[Start of section]

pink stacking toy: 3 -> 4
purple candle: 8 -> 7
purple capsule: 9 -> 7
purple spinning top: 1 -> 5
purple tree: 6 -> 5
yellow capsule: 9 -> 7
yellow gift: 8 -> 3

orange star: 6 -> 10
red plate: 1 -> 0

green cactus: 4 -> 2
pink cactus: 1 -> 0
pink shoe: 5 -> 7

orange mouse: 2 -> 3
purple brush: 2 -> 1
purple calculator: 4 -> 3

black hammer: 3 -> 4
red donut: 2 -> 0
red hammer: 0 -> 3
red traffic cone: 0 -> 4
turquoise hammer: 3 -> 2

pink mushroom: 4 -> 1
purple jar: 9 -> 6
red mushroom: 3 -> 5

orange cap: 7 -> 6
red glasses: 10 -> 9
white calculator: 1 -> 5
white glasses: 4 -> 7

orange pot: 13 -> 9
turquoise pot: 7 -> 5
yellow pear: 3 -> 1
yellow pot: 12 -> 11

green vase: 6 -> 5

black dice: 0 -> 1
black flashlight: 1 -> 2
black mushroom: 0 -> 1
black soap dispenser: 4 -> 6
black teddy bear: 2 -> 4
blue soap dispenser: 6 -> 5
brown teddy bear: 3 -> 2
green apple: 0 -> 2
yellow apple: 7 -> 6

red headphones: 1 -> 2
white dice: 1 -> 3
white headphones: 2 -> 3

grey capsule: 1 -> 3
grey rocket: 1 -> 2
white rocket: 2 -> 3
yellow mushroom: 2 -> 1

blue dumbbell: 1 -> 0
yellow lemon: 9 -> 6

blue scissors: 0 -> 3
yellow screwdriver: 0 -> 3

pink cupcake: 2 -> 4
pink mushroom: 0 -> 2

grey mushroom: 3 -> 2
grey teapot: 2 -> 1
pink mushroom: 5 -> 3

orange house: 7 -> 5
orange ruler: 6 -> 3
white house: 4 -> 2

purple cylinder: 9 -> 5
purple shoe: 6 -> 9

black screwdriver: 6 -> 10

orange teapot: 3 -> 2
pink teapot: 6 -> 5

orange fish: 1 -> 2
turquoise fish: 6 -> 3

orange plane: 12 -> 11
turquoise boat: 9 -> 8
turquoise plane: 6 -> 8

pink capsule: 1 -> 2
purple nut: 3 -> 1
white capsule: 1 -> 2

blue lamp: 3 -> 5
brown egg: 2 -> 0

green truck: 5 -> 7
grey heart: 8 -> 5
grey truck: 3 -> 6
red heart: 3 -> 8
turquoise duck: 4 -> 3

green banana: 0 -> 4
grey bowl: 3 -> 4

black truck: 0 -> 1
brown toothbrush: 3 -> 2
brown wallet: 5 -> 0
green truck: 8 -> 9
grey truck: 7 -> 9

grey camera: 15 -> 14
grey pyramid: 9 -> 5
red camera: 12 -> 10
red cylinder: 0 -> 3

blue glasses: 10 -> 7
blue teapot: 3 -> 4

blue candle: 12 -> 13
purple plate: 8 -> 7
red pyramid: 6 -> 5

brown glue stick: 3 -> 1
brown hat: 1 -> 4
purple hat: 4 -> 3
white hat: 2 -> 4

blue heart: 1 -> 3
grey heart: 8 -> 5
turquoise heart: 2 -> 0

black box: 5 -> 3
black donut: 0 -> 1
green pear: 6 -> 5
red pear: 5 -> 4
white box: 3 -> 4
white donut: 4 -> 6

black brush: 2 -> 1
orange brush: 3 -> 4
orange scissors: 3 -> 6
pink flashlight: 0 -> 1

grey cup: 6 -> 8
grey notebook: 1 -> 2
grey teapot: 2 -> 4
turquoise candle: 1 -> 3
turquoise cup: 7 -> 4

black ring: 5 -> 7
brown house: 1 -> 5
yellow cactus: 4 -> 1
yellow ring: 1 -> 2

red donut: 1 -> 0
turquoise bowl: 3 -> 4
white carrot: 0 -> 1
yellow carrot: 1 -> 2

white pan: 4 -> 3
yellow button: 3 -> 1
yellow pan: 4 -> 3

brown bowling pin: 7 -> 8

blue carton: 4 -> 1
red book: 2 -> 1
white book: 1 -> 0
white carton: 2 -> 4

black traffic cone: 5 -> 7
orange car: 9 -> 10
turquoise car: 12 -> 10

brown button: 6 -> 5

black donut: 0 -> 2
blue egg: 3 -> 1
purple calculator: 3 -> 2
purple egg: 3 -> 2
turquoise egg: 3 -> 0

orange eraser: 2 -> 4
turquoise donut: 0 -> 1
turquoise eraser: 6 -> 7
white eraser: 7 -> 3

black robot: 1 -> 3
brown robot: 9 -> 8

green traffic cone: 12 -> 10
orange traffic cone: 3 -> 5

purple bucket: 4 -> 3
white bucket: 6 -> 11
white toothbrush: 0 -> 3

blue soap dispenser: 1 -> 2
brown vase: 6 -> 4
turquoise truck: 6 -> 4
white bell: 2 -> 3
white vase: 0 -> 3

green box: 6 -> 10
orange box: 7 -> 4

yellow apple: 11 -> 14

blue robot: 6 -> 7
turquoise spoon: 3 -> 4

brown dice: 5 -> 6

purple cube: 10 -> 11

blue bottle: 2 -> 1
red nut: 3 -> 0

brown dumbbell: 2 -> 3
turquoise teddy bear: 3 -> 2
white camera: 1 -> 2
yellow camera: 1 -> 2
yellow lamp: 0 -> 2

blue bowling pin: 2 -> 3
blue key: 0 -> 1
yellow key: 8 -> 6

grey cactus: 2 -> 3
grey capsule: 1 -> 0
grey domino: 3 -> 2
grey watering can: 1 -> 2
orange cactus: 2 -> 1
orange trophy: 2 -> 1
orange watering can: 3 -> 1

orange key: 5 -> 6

[End of section]

- **The task**
The records shown above should be given again word for word.

- **Output of the task**
pink stacking toy: 3 -> 4
purple candle: 8 -> 7
purple capsule: 9 -> 7
purple spinning top: 1 -> 5
purple tree: 6 -> 5
yellow capsule: 9 -> 7
yellow gift: 8 -> 3

orange star: 6 -> 10
red plate: 1 -> 0

green cactus: 4 -> 2
pink cactus: 1 -> 0
pink shoe: 5 -> 7

orange mouse: 2 -> 3
purple brush: 2 -> 1
purple calculator: 4 -> 3

black hammer: 3 -> 4
red donut: 2 -> 0
red hammer: 0 -> 3
red traffic cone: 0 -> 4
turquoise hammer: 3 -> 2

pink mushroom: 4 -> 1
purple jar: 9 -> 6
red mushroom: 3 -> 5

orange cap: 7 -> 6
red glasses: 10 -> 9
white calculator: 1 -> 5
white glasses: 4 -> 7

orange pot: 13 -> 9
turquoise pot: 7 -> 5
yellow pear: 3 -> 1
yellow pot: 12 -> 11

green vase: 6 -> 5

black dice: 0 -> 1
black flashlight: 1 -> 2
black mushroom: 0 -> 1
black soap dispenser: 4 -> 6
black teddy bear: 2 -> 4
blue soap dispenser: 6 -> 5
brown teddy bear: 3 -> 2
green apple: 0 -> 2
yellow apple: 7 -> 6

red headphones: 1 -> 2
white dice: 1 -> 3
white headphones: 2 -> 3

grey capsule: 1 -> 3
grey rocket: 1 -> 2
white rocket: 2 -> 3
yellow mushroom: 2 -> 1

blue dumbbell: 1 -> 0
yellow lemon: 9 -> 6

blue scissors: 0 -> 3
yellow screwdriver: 0 -> 3

pink cupcake: 2 -> 4
pink mushroom: 0 -> 2

grey mushroom: 3 -> 2
grey teapot: 2 -> 1
pink mushroom: 5 -> 3

orange house: 7 -> 5
orange ruler: 6 -> 3
white house: 4 -> 2

purple cylinder: 9 -> 5
purple shoe: 6 -> 9

black screwdriver: 6 -> 10

orange teapot: 3 -> 2
pink teapot: 6 -> 5

orange fish: 1 -> 2
turquoise fish: 6 -> 3

orange plane: 12 -> 11
turquoise boat: 9 -> 8
turquoise plane: 6 -> 8

pink capsule: 1 -> 2
purple nut: 3 -> 1
white capsule: 1 -> 2

blue lamp: 3 -> 5
brown egg: 2 -> 0

green truck: 5 -> 7
grey heart: 8 -> 5
grey truck: 3 -> 6
red heart: 3 -> 8
turquoise duck: 4 -> 3

green banana: 0 -> 4
grey bowl: 3 -> 4

black truck: 0 -> 1
brown toothbrush: 3 -> 2
brown wallet: 5 -> 0
green truck: 8 -> 9
grey truck: 7 -> 9

grey camera: 15 -> 14
grey pyramid: 9 -> 5
red camera: 12 -> 10
red cylinder: 0 -> 3

blue glasses: 10 -> 7
blue teapot: 3 -> 4

blue candle: 12 -> 13
purple plate: 8 -> 7
red pyramid: 6 -> 5

brown glue stick: 3 -> 1
brown hat: 1 -> 4
purple hat: 4 -> 3
white hat: 2 -> 4

blue heart: 1 -> 3
grey heart: 8 -> 5
turquoise heart: 2 -> 0

black box: 5 -> 3
black donut: 0 -> 1
green pear: 6 -> 5
red pear: 5 -> 4
white box: 3 -> 4
white donut: 4 -> 6

black brush: 2 -> 1
orange brush: 3 -> 4
orange scissors: 3 -> 6
pink flashlight: 0 -> 1

grey cup: 6 -> 8
grey notebook: 1 -> 2
grey teapot: 2 -> 4
turquoise candle: 1 -> 3
turquoise cup: 7 -> 4

black ring: 5 -> 7
brown house: 1 -> 5
yellow cactus: 4 -> 1
yellow ring: 1 -> 2

red donut: 1 -> 0
turquoise bowl: 3 -> 4
white carrot: 0 -> 1
yellow carrot: 1 -> 2

white pan: 4 -> 3
yellow button: 3 -> 1
yellow pan: 4 -> 3

brown bowling pin: 7 -> 8

blue carton: 4 -> 1
red book: 2 -> 1
white book: 1 -> 0
white carton: 2 -> 4

black traffic cone: 5 -> 7
orange car: 9 -> 10
turquoise car: 12 -> 10

brown button: 6 -> 5

black donut: 0 -> 2
blue egg: 3 -> 1
purple calculator: 3 -> 2
purple egg: 3 -> 2
turquoise egg: 3 -> 0

orange eraser: 2 -> 4
turquoise donut: 0 -> 1
turquoise eraser: 6 -> 7
white eraser: 7 -> 3

black robot: 1 -> 3
brown robot: 9 -> 8

green traffic cone: 12 -> 10
orange traffic cone: 3 -> 5

purple bucket: 4 -> 3
white bucket: 6 -> 11
white toothbrush: 0 -> 3

blue soap dispenser: 1 -> 2
brown vase: 6 -> 4
turquoise truck: 6 -> 4
white bell: 2 -> 3
white vase: 0 -> 3

green box: 6 -> 10
orange box: 7 -> 4

yellow apple: 11 -> 14

blue robot: 6 -> 7
turquoise spoon: 3 -> 4

brown dice: 5 -> 6

purple cube: 10 -> 11

blue bottle: 2 -> 1
red nut: 3 -> 0

brown dumbbell: 2 -> 3
turquoise teddy bear: 3 -> 2
white camera: 1 -> 2
yellow camera: 1 -> 2
yellow lamp: 0 -> 2

blue bowling pin: 2 -> 3
blue key: 0 -> 1
yellow key: 8 -> 6

grey cactus: 2 -> 3
grey capsule: 1 -> 0
grey domino: 3 -> 2
grey watering can: 1 -> 2
orange cactus: 2 -> 1
orange trophy: 2 -> 1
orange watering can: 3 -> 1

orange key: 5 -> 6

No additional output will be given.